* [RECORDS]
----

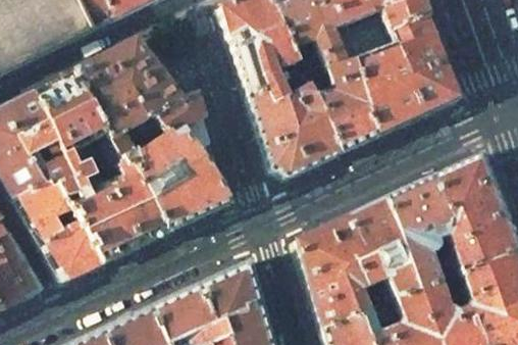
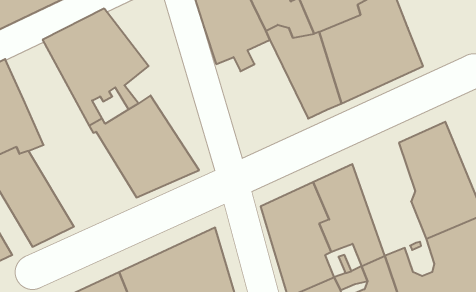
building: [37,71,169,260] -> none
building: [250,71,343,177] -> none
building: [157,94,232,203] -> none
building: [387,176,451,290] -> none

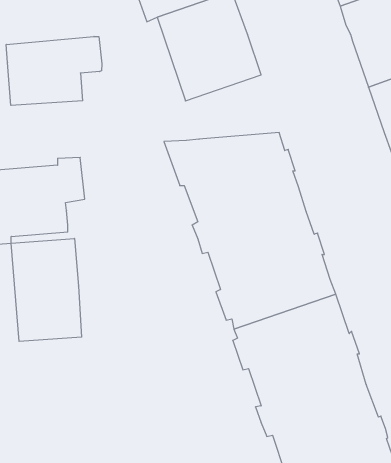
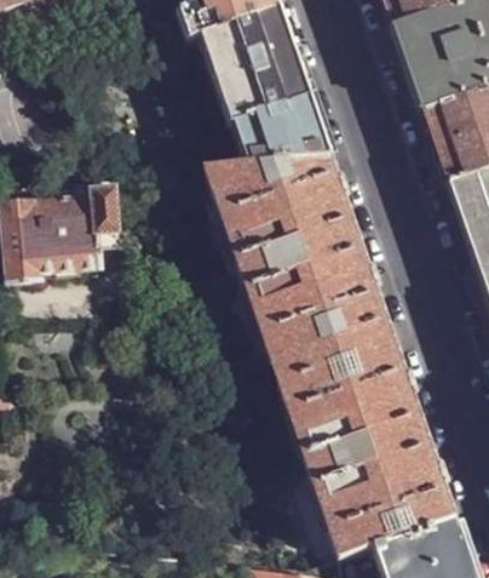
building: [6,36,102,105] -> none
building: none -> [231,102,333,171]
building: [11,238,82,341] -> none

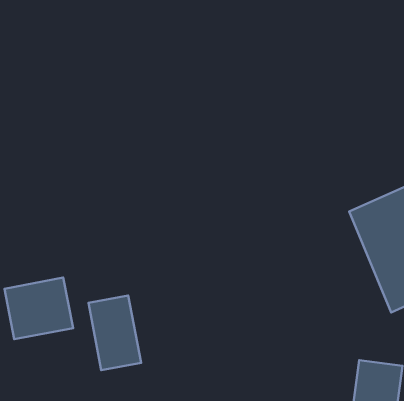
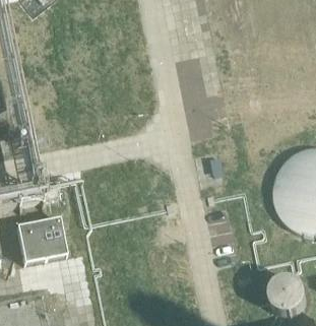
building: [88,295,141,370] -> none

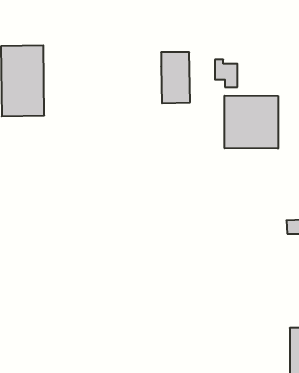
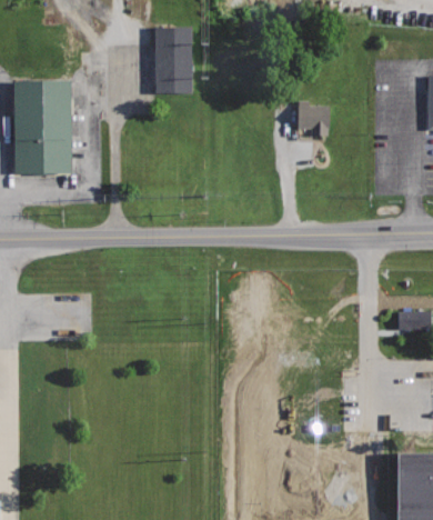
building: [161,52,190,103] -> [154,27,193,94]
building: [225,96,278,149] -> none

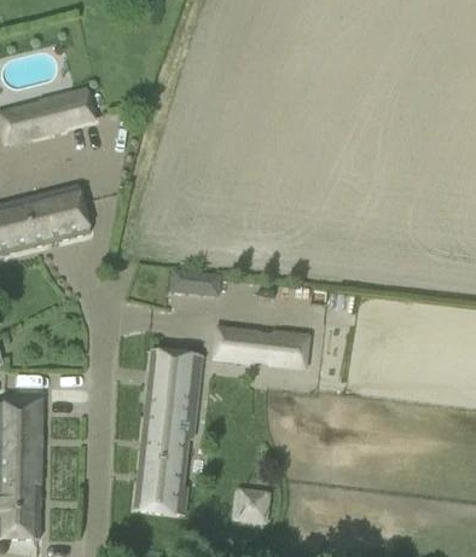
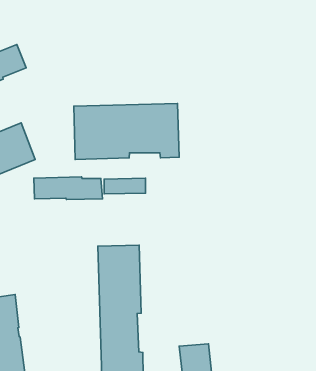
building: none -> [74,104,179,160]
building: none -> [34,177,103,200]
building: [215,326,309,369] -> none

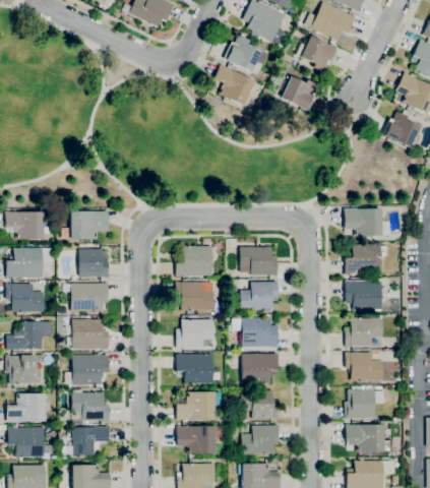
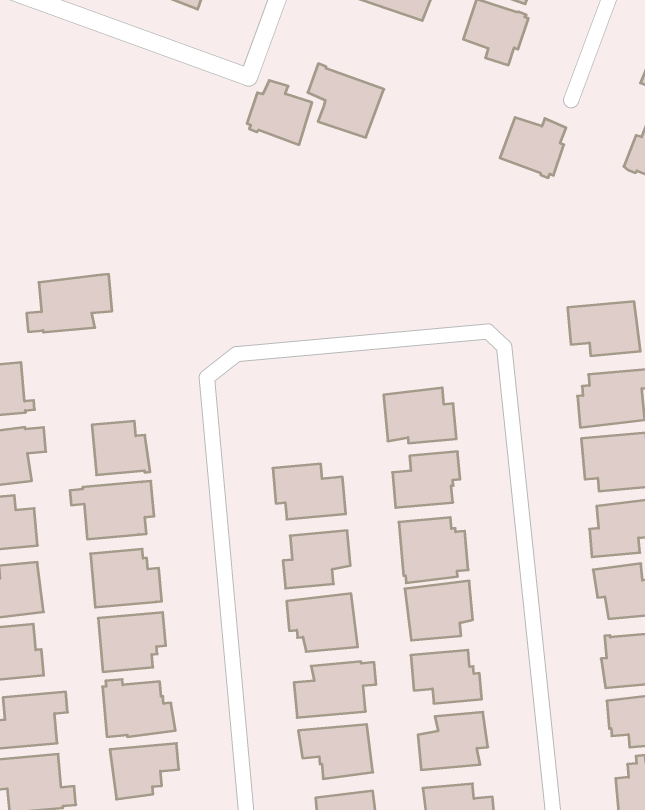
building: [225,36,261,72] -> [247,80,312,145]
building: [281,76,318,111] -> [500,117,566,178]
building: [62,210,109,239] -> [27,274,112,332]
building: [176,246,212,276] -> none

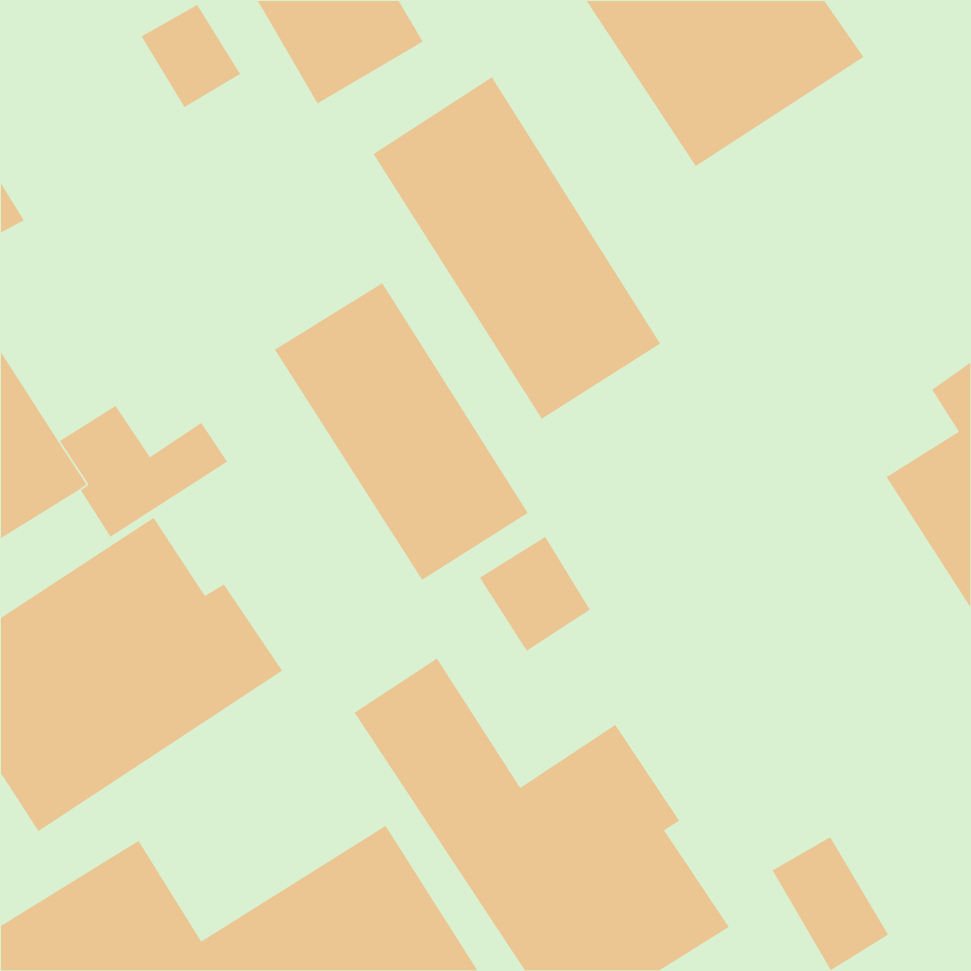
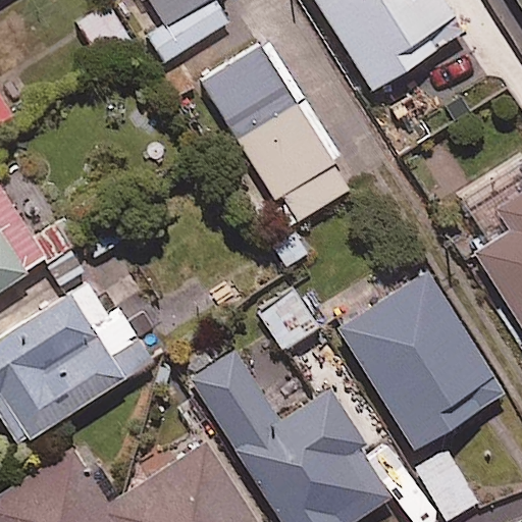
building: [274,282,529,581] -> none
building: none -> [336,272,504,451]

----

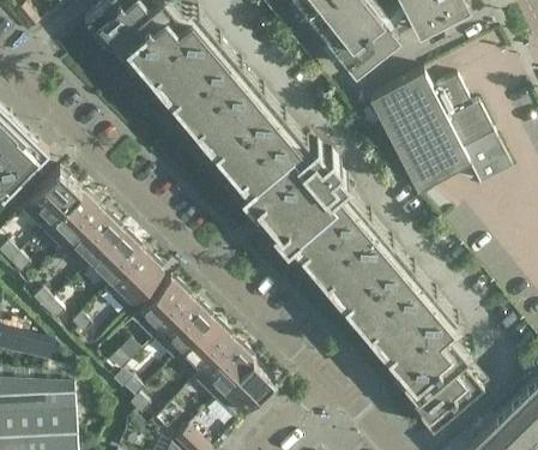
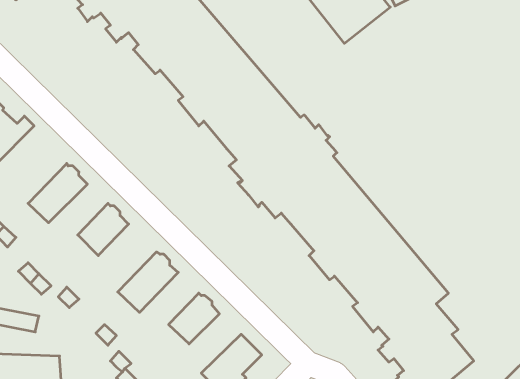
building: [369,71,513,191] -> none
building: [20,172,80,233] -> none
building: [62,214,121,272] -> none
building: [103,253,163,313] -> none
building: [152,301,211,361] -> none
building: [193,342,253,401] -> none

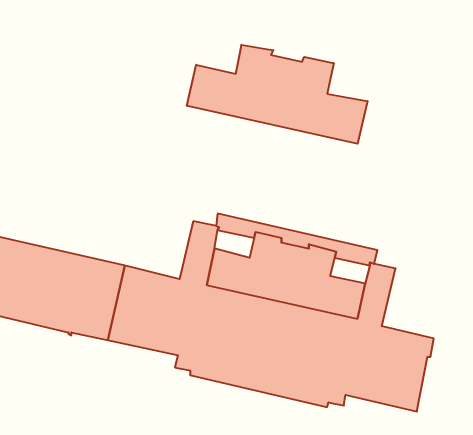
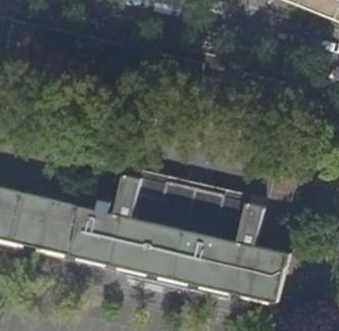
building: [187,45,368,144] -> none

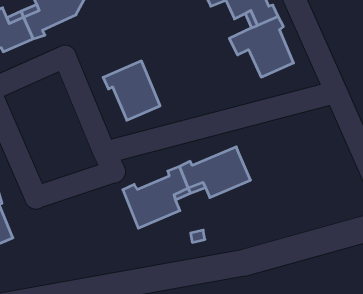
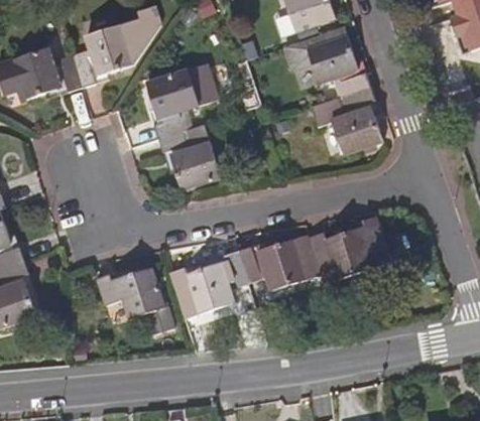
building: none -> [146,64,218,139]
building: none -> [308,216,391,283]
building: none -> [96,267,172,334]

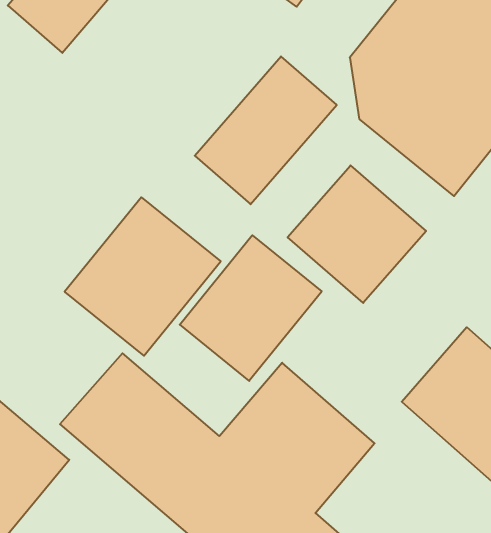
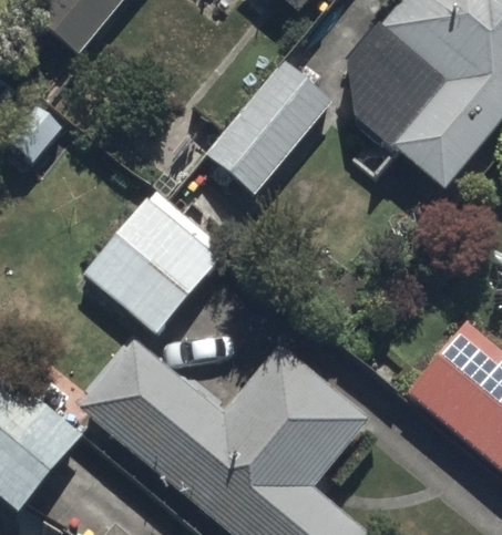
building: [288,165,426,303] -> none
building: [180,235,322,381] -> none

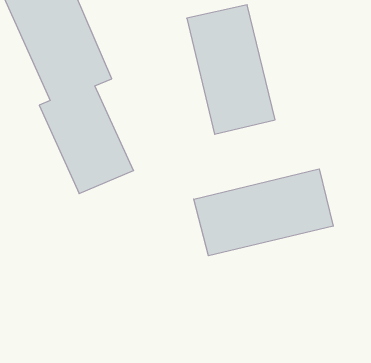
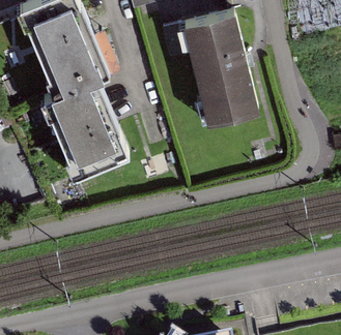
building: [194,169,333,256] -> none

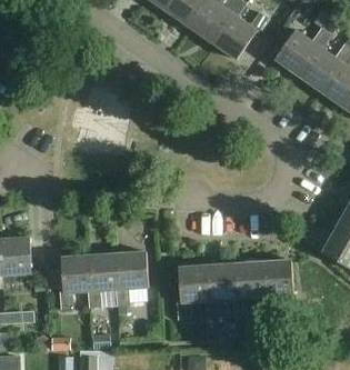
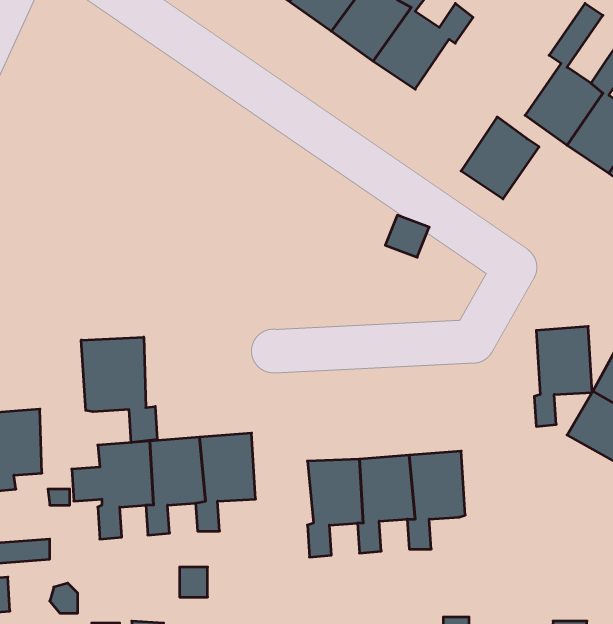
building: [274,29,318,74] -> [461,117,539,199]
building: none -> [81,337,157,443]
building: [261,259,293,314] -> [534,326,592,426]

----

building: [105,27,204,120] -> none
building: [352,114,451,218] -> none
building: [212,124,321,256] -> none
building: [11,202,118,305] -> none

----

* [WORK TO BE COMPLETED]
Copy the lines above between the one holding "building: [281,76,318,111] ->" and the one holding "building: none -> [336,272,504,451]", inclusive. Drop the pictures.

* [RESPONSE TO THIS EXERCISE]
building: [281,76,318,111] -> [500,117,566,178]
building: [62,210,109,239] -> [27,274,112,332]
building: [176,246,212,276] -> none

building: [274,282,529,581] -> none
building: none -> [336,272,504,451]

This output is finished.